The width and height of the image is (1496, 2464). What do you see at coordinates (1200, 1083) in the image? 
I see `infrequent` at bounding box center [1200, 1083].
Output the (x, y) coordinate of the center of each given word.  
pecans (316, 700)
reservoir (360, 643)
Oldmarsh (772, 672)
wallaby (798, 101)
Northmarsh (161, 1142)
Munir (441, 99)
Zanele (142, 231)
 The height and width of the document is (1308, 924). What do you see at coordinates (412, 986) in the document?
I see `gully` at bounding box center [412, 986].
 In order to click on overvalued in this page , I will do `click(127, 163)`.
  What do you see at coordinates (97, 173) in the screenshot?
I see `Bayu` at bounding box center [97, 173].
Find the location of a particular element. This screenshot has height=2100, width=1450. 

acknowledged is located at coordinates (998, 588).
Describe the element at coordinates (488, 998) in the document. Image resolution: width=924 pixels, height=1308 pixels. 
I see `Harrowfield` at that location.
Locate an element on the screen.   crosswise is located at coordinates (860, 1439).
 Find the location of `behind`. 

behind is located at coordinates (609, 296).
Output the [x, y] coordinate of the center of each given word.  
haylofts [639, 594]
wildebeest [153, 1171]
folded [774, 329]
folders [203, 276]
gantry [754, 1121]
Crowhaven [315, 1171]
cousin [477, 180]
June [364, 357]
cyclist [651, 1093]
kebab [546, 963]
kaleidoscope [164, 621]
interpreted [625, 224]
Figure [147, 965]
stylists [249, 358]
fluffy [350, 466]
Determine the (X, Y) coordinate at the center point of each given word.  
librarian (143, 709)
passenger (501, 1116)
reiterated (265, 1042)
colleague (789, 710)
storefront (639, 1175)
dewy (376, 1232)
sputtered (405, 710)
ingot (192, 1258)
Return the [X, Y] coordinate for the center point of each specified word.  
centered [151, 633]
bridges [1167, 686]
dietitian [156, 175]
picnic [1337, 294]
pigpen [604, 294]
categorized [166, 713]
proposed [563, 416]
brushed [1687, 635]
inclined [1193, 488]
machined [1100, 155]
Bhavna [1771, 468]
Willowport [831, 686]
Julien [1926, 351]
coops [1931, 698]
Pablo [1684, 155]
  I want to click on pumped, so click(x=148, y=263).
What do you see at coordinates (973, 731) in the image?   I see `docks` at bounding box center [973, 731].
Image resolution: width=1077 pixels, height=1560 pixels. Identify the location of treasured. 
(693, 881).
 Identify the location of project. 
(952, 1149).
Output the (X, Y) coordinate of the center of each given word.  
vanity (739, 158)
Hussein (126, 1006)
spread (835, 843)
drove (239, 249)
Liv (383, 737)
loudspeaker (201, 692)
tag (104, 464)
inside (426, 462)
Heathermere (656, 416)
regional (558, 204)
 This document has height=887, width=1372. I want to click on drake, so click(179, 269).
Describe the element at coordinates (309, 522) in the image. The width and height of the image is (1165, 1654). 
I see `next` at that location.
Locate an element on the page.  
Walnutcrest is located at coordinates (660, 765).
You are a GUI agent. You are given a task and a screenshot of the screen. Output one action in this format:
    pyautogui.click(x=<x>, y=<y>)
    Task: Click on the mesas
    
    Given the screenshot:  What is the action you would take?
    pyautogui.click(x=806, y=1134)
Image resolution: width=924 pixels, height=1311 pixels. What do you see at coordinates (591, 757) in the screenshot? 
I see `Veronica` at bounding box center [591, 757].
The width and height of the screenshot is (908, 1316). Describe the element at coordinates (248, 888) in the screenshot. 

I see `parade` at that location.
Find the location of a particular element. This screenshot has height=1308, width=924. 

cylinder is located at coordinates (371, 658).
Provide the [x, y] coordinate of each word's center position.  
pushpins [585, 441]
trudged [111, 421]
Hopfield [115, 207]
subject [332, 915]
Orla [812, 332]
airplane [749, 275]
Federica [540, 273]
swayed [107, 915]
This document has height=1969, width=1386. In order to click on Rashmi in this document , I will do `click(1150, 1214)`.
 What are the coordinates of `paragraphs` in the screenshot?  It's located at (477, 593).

-=-=-=-=-

**Aim:** Put the stretch of the listing above from the line containing "reservoir (360, 643)" through the line containing "behind is located at coordinates (609, 296)." into a numbered list, omitting blank lines.

**Solution to the exercise:**
1. reservoir (360, 643)
2. Oldmarsh (772, 672)
3. wallaby (798, 101)
4. Northmarsh (161, 1142)
5. Munir (441, 99)
6. Zanele (142, 231)
7.  The height and width of the document is (1308, 924). What do you see at coordinates (412, 986) in the document?
8. I see `gully` at bounding box center [412, 986].
9.  In order to click on overvalued in this page , I will do `click(127, 163)`.
10.   What do you see at coordinates (97, 173) in the screenshot?
11. I see `Bayu` at bounding box center [97, 173].
12. Find the location of a particular element. This screenshot has height=2100, width=1450. 
13. acknowledged is located at coordinates (998, 588).
14. Describe the element at coordinates (488, 998) in the document. Image resolution: width=924 pixels, height=1308 pixels. 
15. I see `Harrowfield` at that location.
16. Locate an element on the screen.   crosswise is located at coordinates (860, 1439).
17.  Find the location of `behind`. 
18. behind is located at coordinates (609, 296).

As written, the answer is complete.